Scene change data

• • • • •

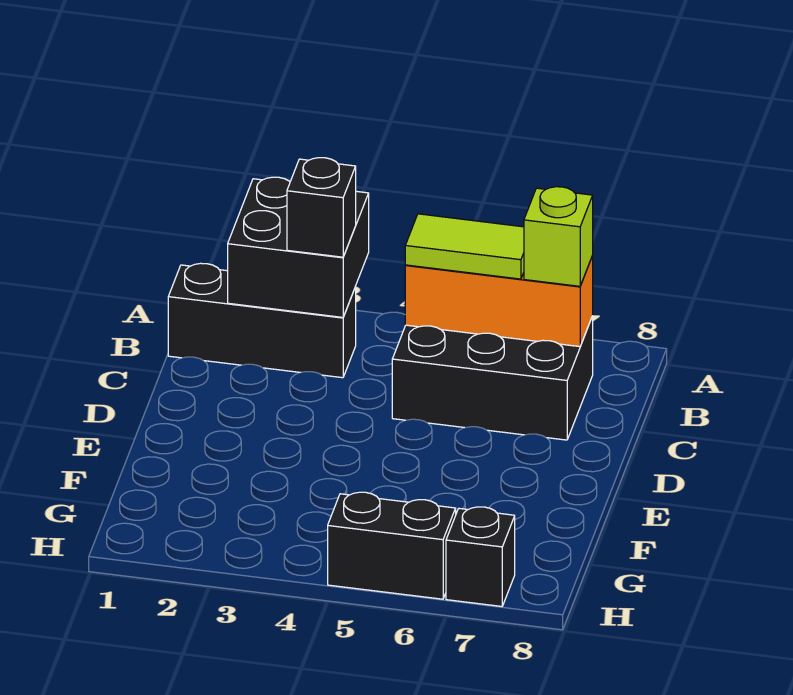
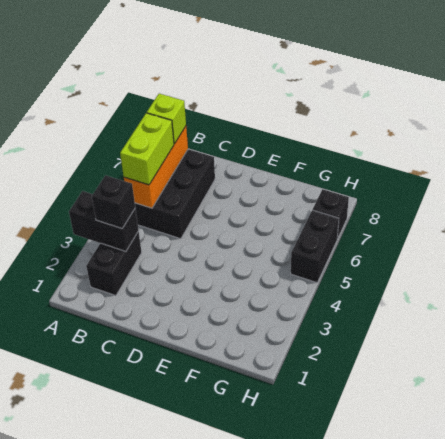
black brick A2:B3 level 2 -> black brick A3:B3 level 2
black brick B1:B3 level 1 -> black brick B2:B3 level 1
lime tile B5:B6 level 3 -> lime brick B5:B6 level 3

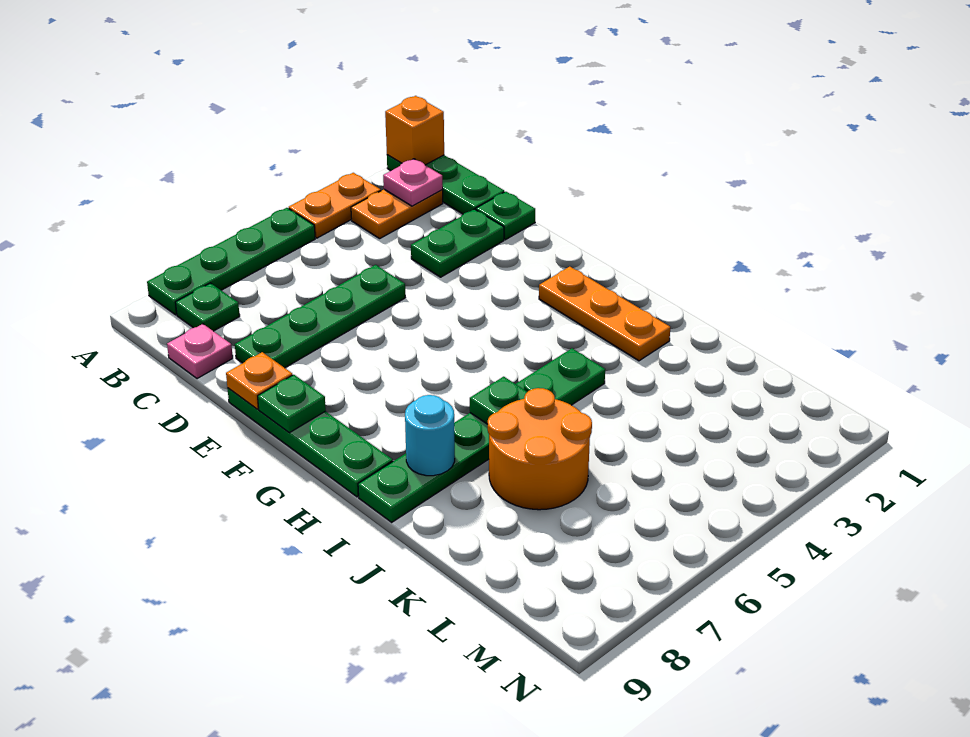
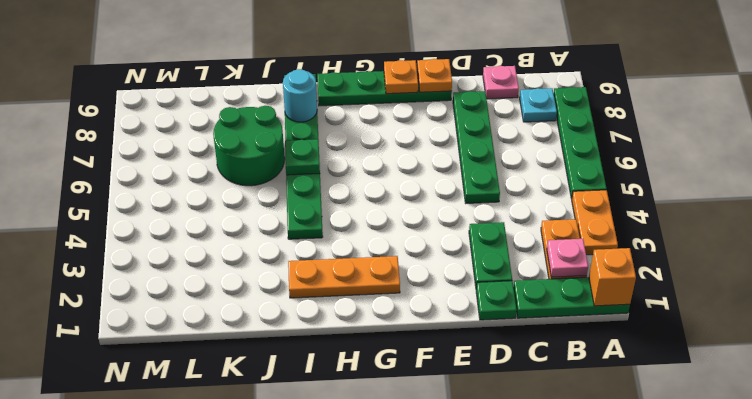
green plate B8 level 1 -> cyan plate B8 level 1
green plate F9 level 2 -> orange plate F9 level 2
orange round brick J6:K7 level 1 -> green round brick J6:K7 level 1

• • • • •

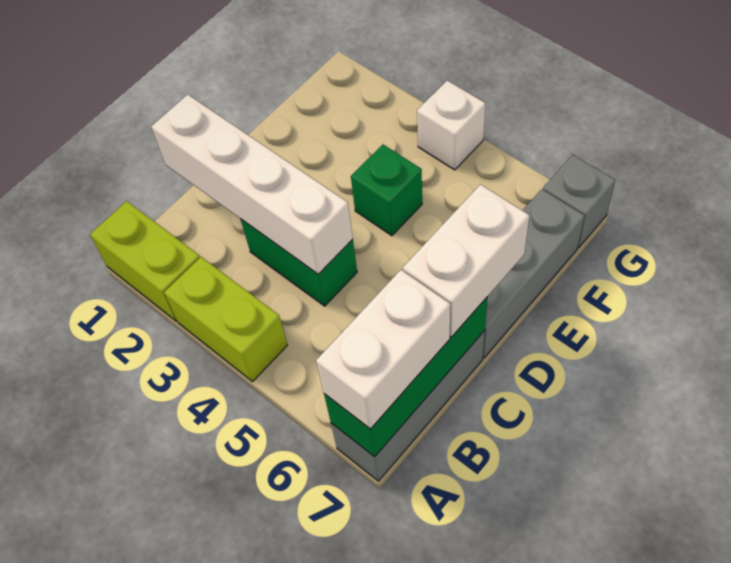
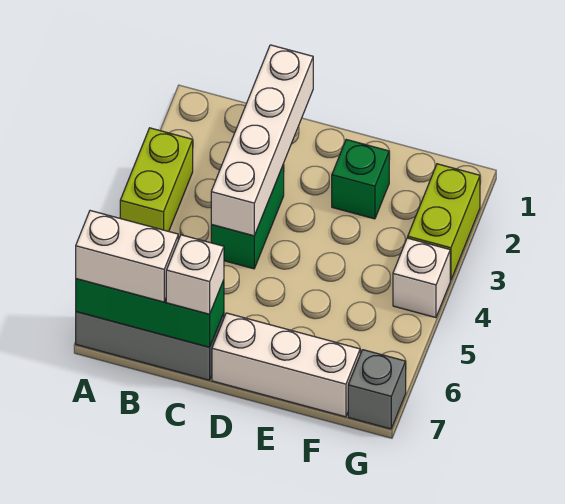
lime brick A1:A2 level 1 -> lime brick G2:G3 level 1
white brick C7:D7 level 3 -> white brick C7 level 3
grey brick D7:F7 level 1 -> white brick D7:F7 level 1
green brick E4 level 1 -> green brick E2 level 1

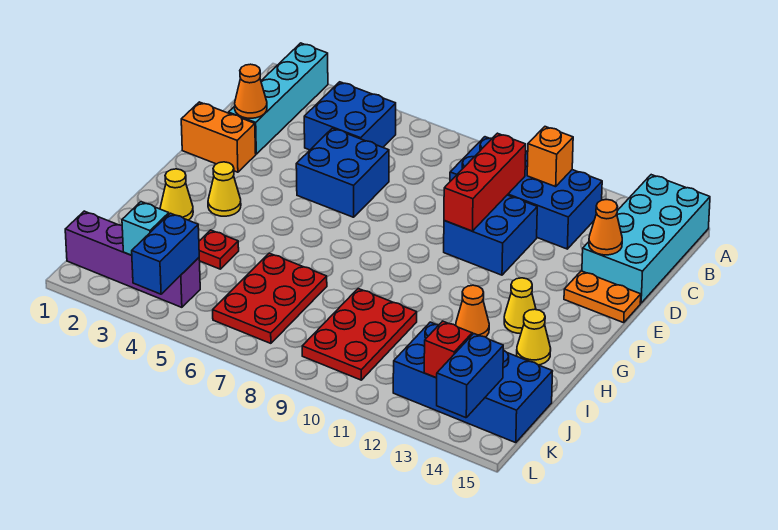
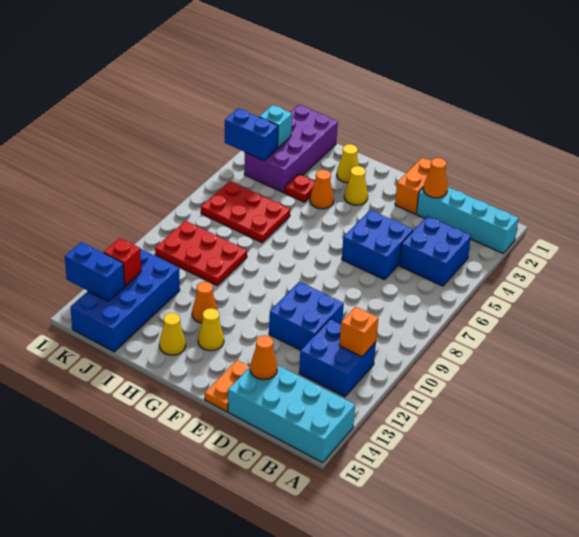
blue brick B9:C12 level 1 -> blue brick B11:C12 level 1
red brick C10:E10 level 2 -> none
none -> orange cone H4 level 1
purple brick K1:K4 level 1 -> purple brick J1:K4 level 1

• • • • •

Copy word for word the lines above, starting at the line containing "black brick A2:B3" and ending at the line containing "orange round brick", inclusive, with no pictures.

black brick A2:B3 level 2 -> black brick A3:B3 level 2
black brick B1:B3 level 1 -> black brick B2:B3 level 1
lime tile B5:B6 level 3 -> lime brick B5:B6 level 3

green plate B8 level 1 -> cyan plate B8 level 1
green plate F9 level 2 -> orange plate F9 level 2
orange round brick J6:K7 level 1 -> green round brick J6:K7 level 1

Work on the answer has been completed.